(Data items)

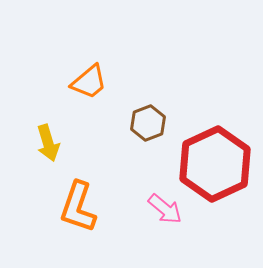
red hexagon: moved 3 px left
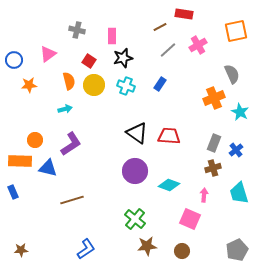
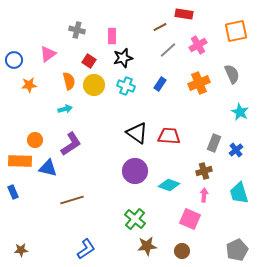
orange cross at (214, 98): moved 15 px left, 15 px up
brown cross at (213, 168): moved 9 px left, 3 px down
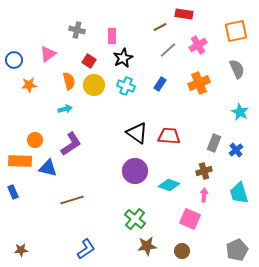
black star at (123, 58): rotated 12 degrees counterclockwise
gray semicircle at (232, 74): moved 5 px right, 5 px up
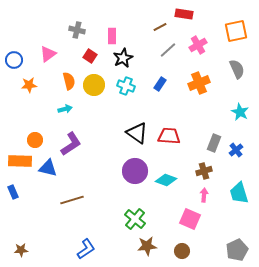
red square at (89, 61): moved 1 px right, 5 px up
cyan diamond at (169, 185): moved 3 px left, 5 px up
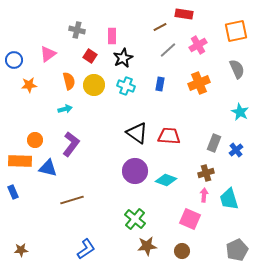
blue rectangle at (160, 84): rotated 24 degrees counterclockwise
purple L-shape at (71, 144): rotated 20 degrees counterclockwise
brown cross at (204, 171): moved 2 px right, 2 px down
cyan trapezoid at (239, 193): moved 10 px left, 6 px down
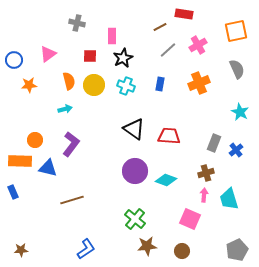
gray cross at (77, 30): moved 7 px up
red square at (90, 56): rotated 32 degrees counterclockwise
black triangle at (137, 133): moved 3 px left, 4 px up
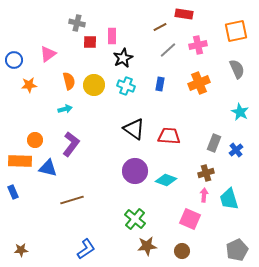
pink cross at (198, 45): rotated 18 degrees clockwise
red square at (90, 56): moved 14 px up
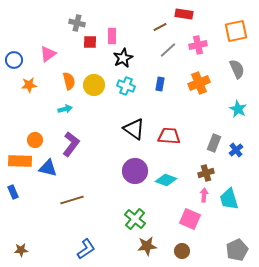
cyan star at (240, 112): moved 2 px left, 3 px up
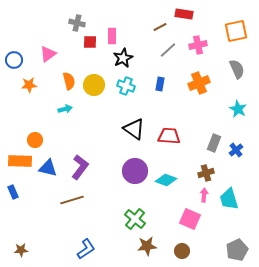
purple L-shape at (71, 144): moved 9 px right, 23 px down
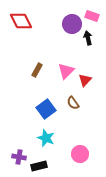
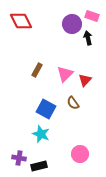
pink triangle: moved 1 px left, 3 px down
blue square: rotated 24 degrees counterclockwise
cyan star: moved 5 px left, 4 px up
purple cross: moved 1 px down
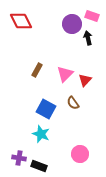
black rectangle: rotated 35 degrees clockwise
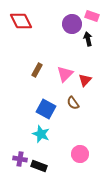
black arrow: moved 1 px down
purple cross: moved 1 px right, 1 px down
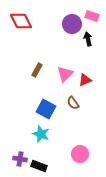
red triangle: rotated 24 degrees clockwise
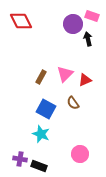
purple circle: moved 1 px right
brown rectangle: moved 4 px right, 7 px down
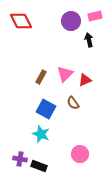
pink rectangle: moved 3 px right; rotated 32 degrees counterclockwise
purple circle: moved 2 px left, 3 px up
black arrow: moved 1 px right, 1 px down
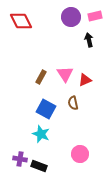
purple circle: moved 4 px up
pink triangle: rotated 18 degrees counterclockwise
brown semicircle: rotated 24 degrees clockwise
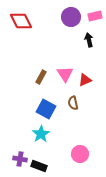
cyan star: rotated 18 degrees clockwise
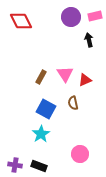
purple cross: moved 5 px left, 6 px down
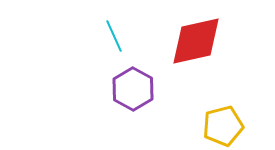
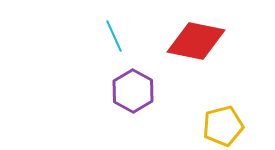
red diamond: rotated 24 degrees clockwise
purple hexagon: moved 2 px down
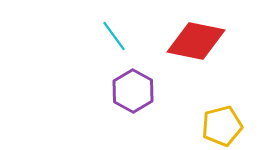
cyan line: rotated 12 degrees counterclockwise
yellow pentagon: moved 1 px left
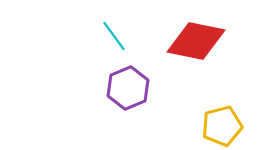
purple hexagon: moved 5 px left, 3 px up; rotated 9 degrees clockwise
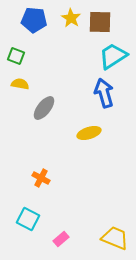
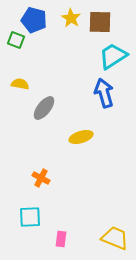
blue pentagon: rotated 10 degrees clockwise
green square: moved 16 px up
yellow ellipse: moved 8 px left, 4 px down
cyan square: moved 2 px right, 2 px up; rotated 30 degrees counterclockwise
pink rectangle: rotated 42 degrees counterclockwise
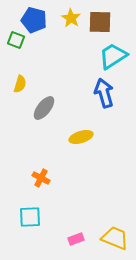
yellow semicircle: rotated 96 degrees clockwise
pink rectangle: moved 15 px right; rotated 63 degrees clockwise
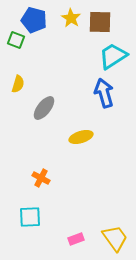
yellow semicircle: moved 2 px left
yellow trapezoid: rotated 32 degrees clockwise
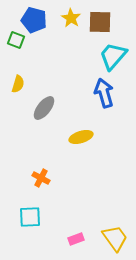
cyan trapezoid: rotated 16 degrees counterclockwise
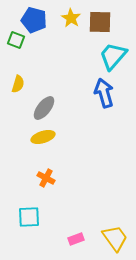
yellow ellipse: moved 38 px left
orange cross: moved 5 px right
cyan square: moved 1 px left
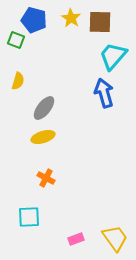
yellow semicircle: moved 3 px up
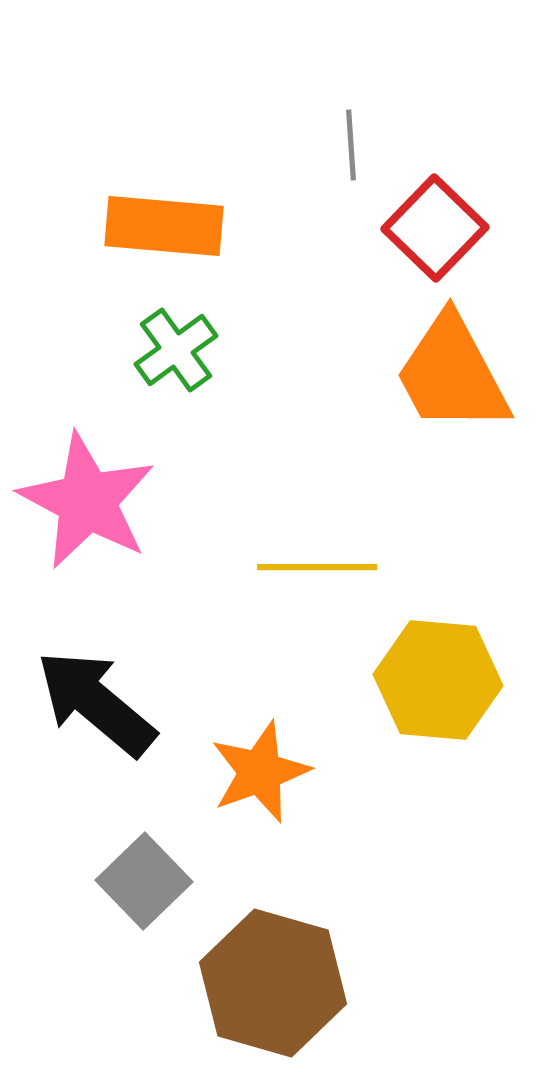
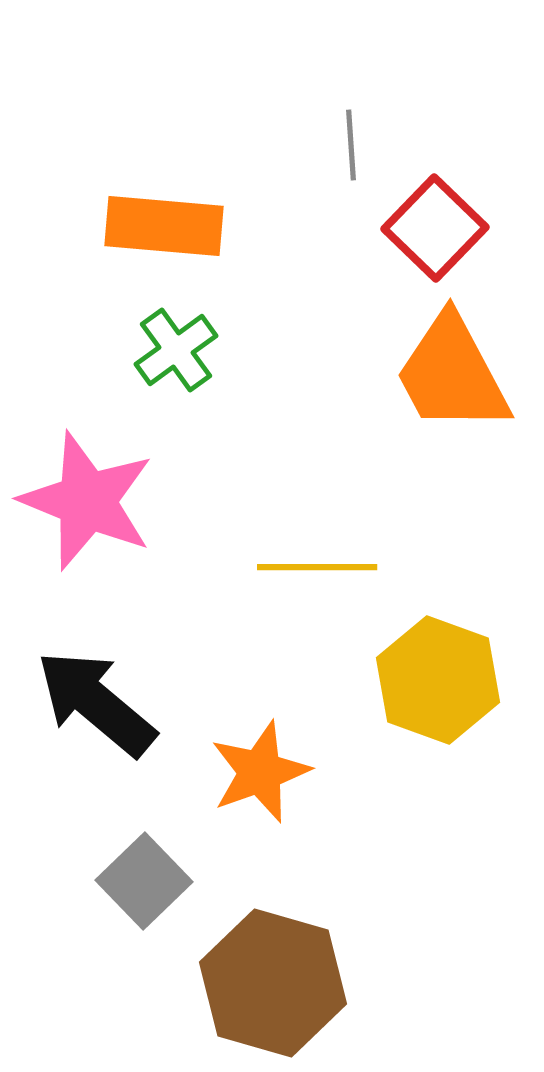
pink star: rotated 6 degrees counterclockwise
yellow hexagon: rotated 15 degrees clockwise
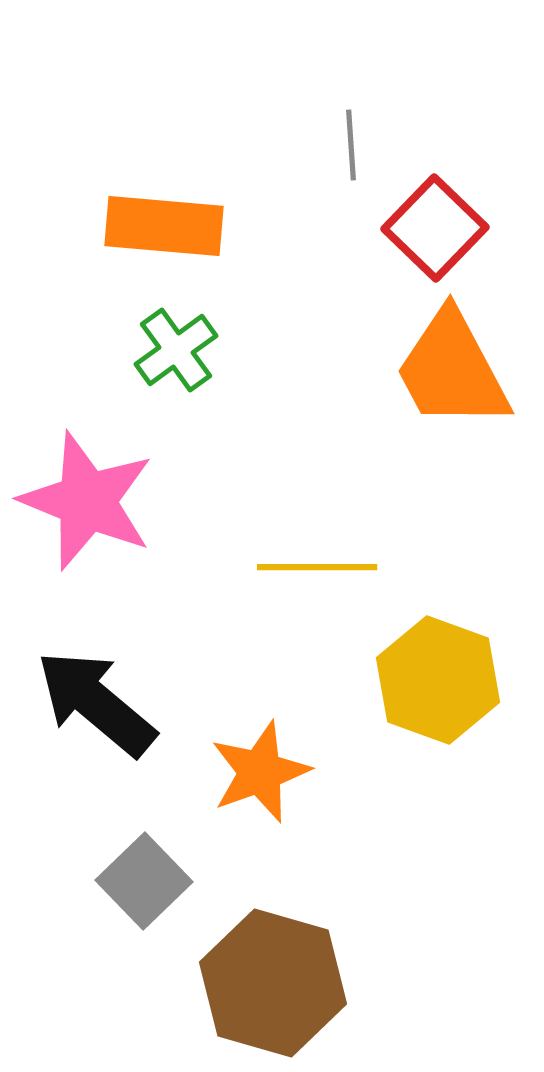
orange trapezoid: moved 4 px up
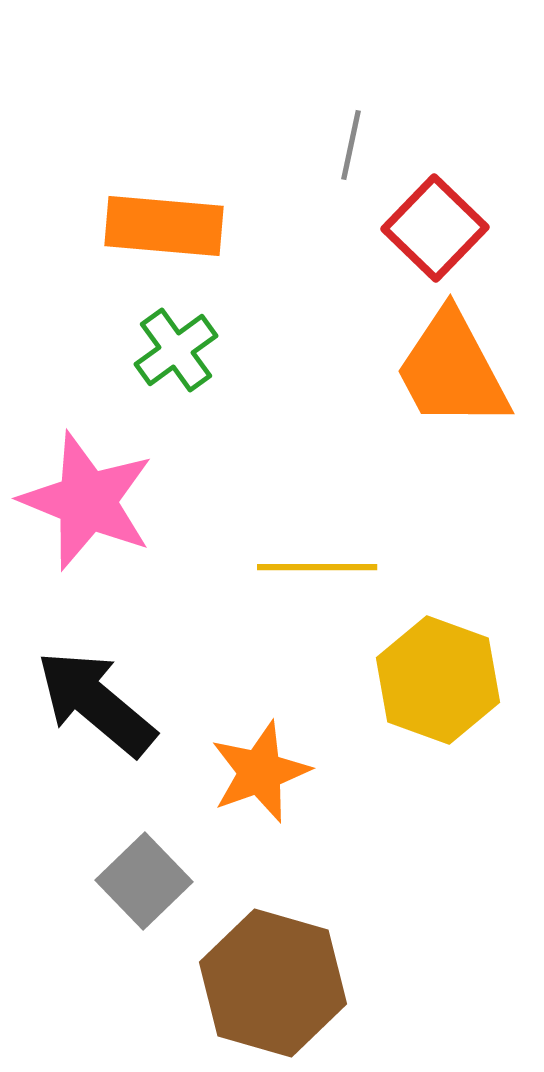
gray line: rotated 16 degrees clockwise
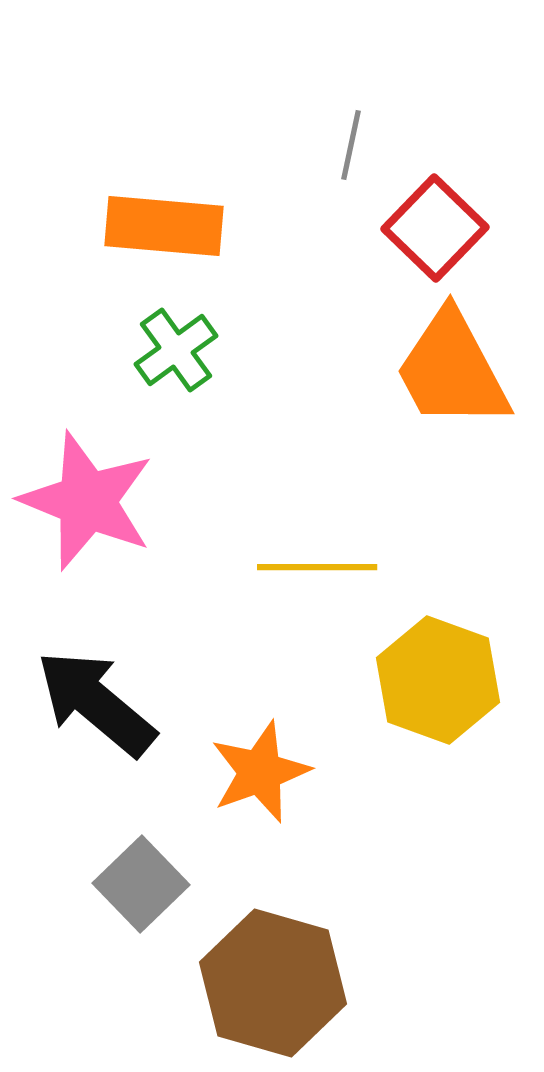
gray square: moved 3 px left, 3 px down
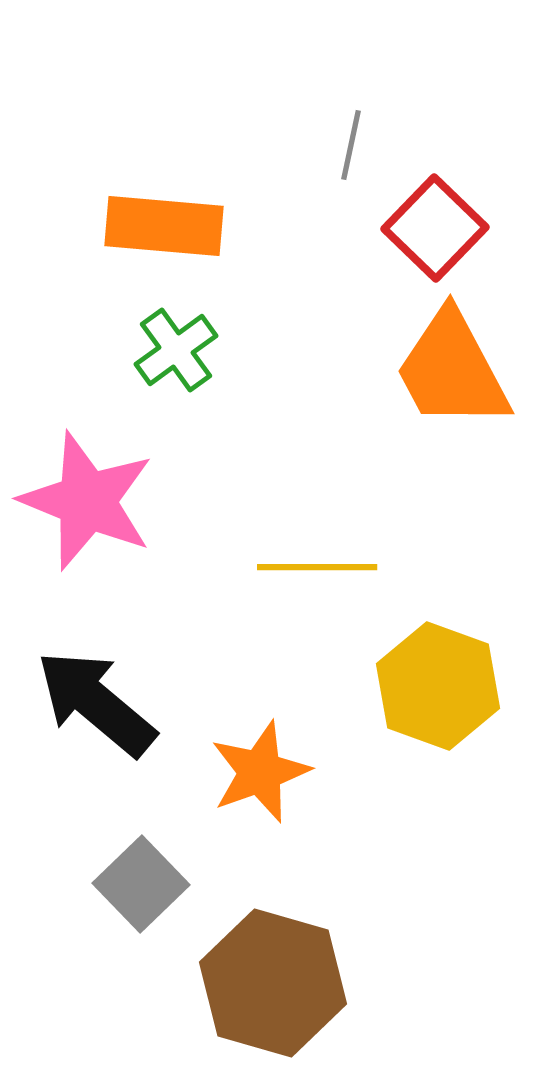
yellow hexagon: moved 6 px down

# [STATED GOAL]
Copy every line of the listing above word for word, leaving out the picture lines.

# [ANSWER TO THE TASK]
red hexagon: moved 3 px left
orange cross at (214, 98): moved 15 px left, 15 px up
brown cross at (213, 168): moved 9 px left, 3 px down
black star at (123, 58): rotated 12 degrees counterclockwise
gray semicircle at (232, 74): moved 5 px right, 5 px up
red square at (89, 61): moved 1 px right, 5 px up
cyan diamond at (169, 185): moved 3 px left, 5 px up
blue rectangle at (160, 84): rotated 24 degrees counterclockwise
purple L-shape at (71, 144): rotated 20 degrees counterclockwise
brown cross at (204, 171): moved 2 px right, 2 px down
cyan trapezoid at (239, 193): moved 10 px left, 6 px down
gray cross at (77, 30): moved 7 px up
red square at (90, 56): rotated 32 degrees counterclockwise
black triangle at (137, 133): moved 3 px left, 4 px up
pink cross at (198, 45): rotated 18 degrees clockwise
red square at (90, 56): moved 14 px up
cyan star at (240, 112): moved 2 px left, 3 px up
purple L-shape at (71, 144): moved 9 px right, 23 px down
pink triangle: moved 1 px left, 3 px down
blue square: rotated 24 degrees counterclockwise
cyan star: moved 5 px left, 4 px up
purple cross: moved 1 px down
black rectangle: rotated 35 degrees clockwise
black arrow: moved 1 px down
purple cross: moved 1 px right, 1 px down
red triangle: rotated 24 degrees clockwise
purple circle: moved 1 px right
brown rectangle: moved 4 px right, 7 px down
pink rectangle: moved 3 px right; rotated 32 degrees counterclockwise
purple circle: moved 2 px left, 3 px up
black arrow: moved 1 px right, 1 px down
purple circle: moved 4 px up
pink triangle: rotated 18 degrees counterclockwise
brown semicircle: rotated 24 degrees clockwise
cyan star: rotated 18 degrees clockwise
purple cross: moved 5 px left, 6 px down
red diamond: rotated 24 degrees clockwise
purple hexagon: moved 2 px down
cyan line: rotated 12 degrees counterclockwise
yellow pentagon: moved 1 px left
purple hexagon: moved 5 px left, 3 px up; rotated 9 degrees clockwise
blue pentagon: rotated 10 degrees clockwise
green square: moved 16 px up
yellow ellipse: moved 8 px left, 4 px down
cyan square: moved 2 px right, 2 px up; rotated 30 degrees counterclockwise
pink rectangle: rotated 42 degrees counterclockwise
yellow semicircle: rotated 96 degrees clockwise
pink rectangle: moved 15 px right; rotated 63 degrees clockwise
yellow semicircle: moved 2 px left
yellow trapezoid: rotated 32 degrees clockwise
cyan trapezoid: rotated 16 degrees counterclockwise
yellow ellipse: moved 38 px left
orange cross: moved 5 px right
cyan square: moved 1 px left
yellow semicircle: moved 3 px up
pink star: rotated 6 degrees counterclockwise
yellow hexagon: rotated 15 degrees clockwise
orange trapezoid: moved 4 px up
gray line: rotated 16 degrees clockwise
gray square: moved 3 px left, 3 px down
yellow hexagon: moved 6 px down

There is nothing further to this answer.